Stated problem – Please identify each line in the records below that contains the string "tuplet", and copy every such line in full.

--- BEGIN Data for this exercise ---

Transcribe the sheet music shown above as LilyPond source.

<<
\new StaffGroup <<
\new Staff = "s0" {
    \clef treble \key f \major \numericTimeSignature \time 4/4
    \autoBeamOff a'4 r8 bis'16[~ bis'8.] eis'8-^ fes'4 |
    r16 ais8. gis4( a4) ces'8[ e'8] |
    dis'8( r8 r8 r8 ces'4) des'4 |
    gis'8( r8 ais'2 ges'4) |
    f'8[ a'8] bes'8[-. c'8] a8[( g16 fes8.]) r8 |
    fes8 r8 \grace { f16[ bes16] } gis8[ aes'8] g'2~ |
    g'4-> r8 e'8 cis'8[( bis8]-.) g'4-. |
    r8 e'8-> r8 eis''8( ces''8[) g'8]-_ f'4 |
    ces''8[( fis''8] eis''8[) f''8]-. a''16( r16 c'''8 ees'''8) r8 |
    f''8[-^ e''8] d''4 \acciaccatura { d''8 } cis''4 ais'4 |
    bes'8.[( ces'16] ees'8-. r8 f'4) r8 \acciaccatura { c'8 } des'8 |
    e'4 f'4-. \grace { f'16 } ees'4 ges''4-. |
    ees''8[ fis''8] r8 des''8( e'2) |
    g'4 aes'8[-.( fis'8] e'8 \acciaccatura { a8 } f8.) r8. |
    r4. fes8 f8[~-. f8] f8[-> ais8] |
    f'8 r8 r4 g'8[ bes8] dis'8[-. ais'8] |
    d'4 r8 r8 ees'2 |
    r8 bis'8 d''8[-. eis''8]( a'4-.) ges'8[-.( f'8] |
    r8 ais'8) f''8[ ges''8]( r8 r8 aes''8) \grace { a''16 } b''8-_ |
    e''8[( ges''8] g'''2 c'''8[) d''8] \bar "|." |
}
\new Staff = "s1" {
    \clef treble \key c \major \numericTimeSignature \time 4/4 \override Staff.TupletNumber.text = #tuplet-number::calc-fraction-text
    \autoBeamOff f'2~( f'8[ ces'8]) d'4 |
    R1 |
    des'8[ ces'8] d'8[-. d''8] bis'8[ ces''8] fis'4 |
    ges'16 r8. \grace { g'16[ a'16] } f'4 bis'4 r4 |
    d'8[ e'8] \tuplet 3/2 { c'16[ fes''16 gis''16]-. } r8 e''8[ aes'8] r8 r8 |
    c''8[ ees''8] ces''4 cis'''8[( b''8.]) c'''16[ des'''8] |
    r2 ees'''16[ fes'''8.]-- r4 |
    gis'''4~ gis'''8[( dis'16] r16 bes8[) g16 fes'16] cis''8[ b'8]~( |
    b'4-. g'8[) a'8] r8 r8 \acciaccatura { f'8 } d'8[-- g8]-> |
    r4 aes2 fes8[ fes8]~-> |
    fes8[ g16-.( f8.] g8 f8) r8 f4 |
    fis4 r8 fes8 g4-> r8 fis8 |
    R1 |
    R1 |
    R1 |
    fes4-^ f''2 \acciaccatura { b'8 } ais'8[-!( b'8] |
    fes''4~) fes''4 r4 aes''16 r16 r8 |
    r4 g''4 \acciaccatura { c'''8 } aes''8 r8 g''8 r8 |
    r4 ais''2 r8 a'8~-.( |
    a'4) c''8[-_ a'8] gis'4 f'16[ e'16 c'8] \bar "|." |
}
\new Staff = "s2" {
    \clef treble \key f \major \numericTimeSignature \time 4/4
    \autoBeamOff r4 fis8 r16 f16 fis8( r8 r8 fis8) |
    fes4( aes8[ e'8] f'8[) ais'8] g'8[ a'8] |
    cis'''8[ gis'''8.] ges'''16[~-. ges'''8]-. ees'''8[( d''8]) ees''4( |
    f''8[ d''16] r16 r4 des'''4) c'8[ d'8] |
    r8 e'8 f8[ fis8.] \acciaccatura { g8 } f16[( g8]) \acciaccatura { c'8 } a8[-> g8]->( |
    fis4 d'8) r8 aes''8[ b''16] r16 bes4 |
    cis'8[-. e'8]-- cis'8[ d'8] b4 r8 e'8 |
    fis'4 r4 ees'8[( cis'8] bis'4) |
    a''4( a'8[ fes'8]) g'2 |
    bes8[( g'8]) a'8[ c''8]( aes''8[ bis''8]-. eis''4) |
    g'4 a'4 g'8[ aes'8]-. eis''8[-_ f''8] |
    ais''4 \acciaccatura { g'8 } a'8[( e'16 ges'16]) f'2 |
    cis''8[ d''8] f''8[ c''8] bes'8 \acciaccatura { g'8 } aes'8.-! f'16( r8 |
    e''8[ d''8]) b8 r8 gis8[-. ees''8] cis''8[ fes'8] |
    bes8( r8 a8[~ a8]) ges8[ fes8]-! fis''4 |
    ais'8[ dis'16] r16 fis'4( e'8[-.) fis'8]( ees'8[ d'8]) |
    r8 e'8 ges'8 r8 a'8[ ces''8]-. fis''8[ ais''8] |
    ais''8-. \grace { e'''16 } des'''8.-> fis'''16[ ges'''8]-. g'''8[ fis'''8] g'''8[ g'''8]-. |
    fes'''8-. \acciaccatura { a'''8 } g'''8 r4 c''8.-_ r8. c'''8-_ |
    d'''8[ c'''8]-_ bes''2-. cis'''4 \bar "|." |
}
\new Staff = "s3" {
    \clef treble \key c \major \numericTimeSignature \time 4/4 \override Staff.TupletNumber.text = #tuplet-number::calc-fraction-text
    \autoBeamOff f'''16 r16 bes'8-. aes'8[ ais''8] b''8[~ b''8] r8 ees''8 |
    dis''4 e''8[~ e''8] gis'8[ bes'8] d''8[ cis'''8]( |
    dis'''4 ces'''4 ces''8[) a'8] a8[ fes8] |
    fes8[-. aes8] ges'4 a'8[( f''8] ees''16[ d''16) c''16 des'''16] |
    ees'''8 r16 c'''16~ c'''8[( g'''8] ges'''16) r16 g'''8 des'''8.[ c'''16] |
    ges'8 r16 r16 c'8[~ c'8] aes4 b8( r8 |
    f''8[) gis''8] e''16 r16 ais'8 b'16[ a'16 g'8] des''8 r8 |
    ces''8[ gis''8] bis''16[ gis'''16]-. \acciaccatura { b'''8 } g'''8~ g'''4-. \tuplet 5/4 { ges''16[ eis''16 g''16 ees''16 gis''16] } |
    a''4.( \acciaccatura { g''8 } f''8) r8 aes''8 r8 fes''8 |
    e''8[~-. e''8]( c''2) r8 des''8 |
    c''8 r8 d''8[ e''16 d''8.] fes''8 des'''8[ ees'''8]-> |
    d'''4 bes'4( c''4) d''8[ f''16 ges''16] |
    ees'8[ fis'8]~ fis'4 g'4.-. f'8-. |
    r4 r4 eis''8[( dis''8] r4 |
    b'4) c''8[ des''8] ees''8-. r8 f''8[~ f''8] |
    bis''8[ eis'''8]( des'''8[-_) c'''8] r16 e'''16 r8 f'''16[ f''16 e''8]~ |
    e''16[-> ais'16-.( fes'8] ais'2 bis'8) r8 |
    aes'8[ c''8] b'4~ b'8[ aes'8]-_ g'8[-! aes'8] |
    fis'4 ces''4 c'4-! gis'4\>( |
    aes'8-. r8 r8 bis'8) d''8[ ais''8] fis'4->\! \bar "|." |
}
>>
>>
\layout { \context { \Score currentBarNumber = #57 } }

--- END Data for this exercise ---

Finished task –
    \clef treble \key c \major \numericTimeSignature \time 4/4 \override Staff.TupletNumber.text = #tuplet-number::calc-fraction-text
    d'8[ e'8] \tuplet 3/2 { c'16[ fes''16 gis''16]-. } r8 e''8[ aes'8] r8 r8 |
    \clef treble \key c \major \numericTimeSignature \time 4/4 \override Staff.TupletNumber.text = #tuplet-number::calc-fraction-text
    ces''8[ gis''8] bis''16[ gis'''16]-. \acciaccatura { b'''8 } g'''8~ g'''4-. \tuplet 5/4 { ges''16[ eis''16 g''16 ees''16 gis''16] } |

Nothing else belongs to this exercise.